# EXERCISE AIM
Reproduce all of the records word for word, omitting the pictures.

[Scene comparison data]
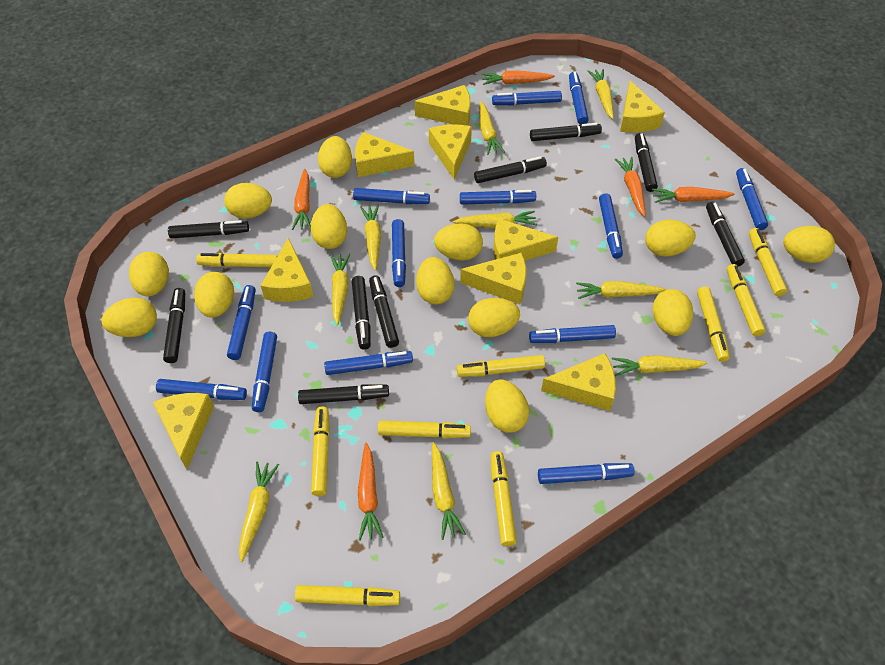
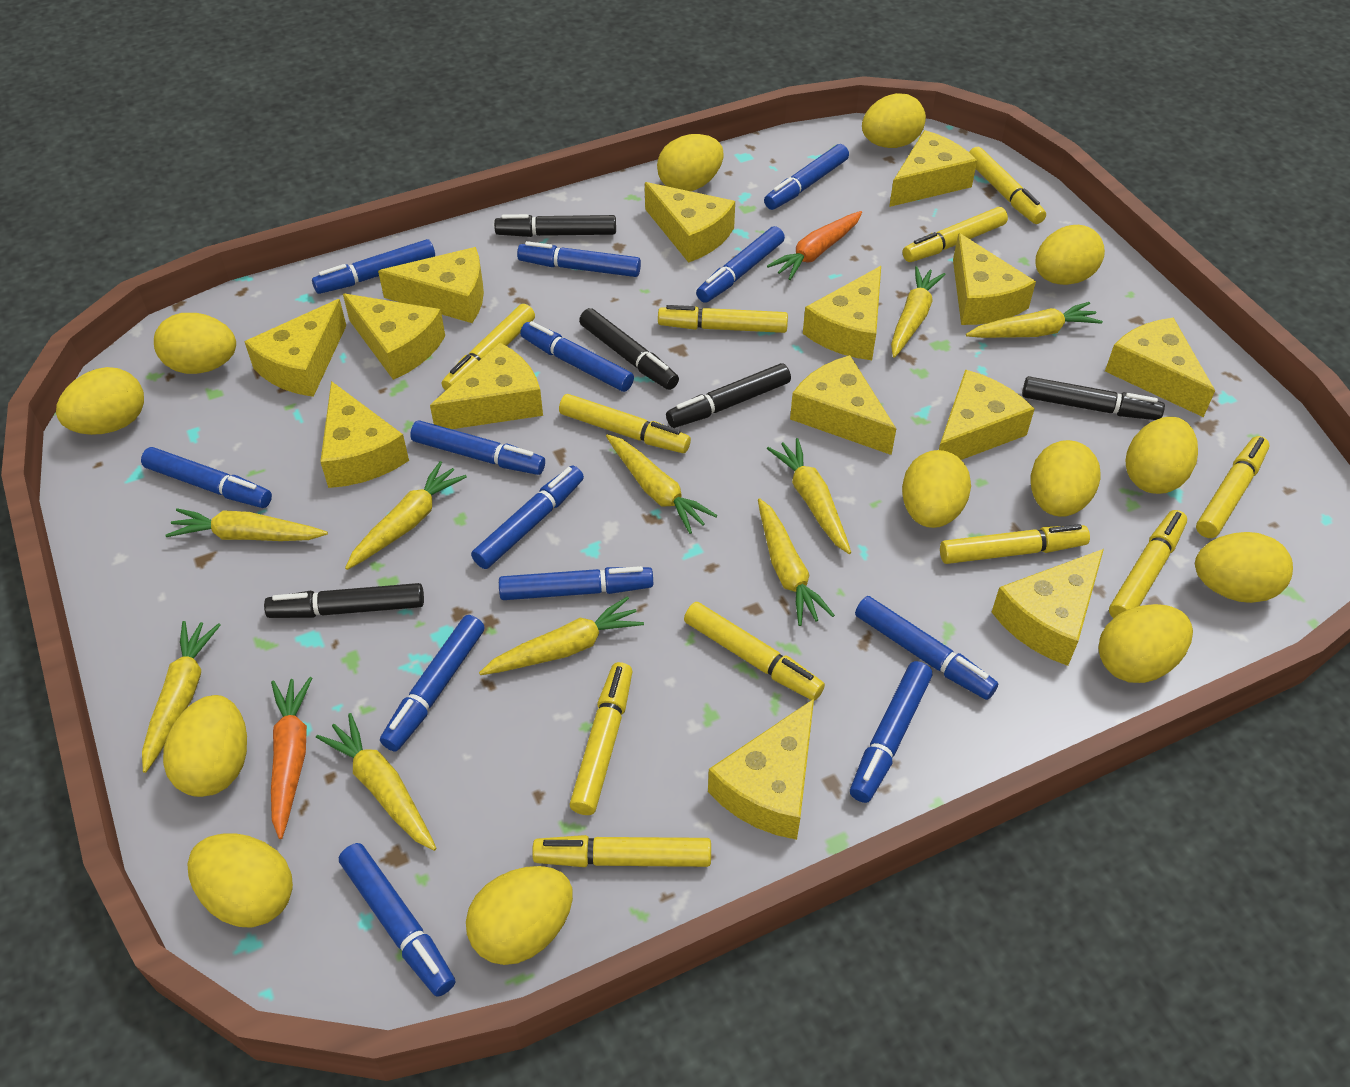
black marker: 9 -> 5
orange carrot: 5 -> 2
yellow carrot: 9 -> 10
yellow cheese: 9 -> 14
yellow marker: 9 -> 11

# REPLY TO THE EXERCISE
black marker: 9 -> 5
orange carrot: 5 -> 2
yellow carrot: 9 -> 10
yellow cheese: 9 -> 14
yellow marker: 9 -> 11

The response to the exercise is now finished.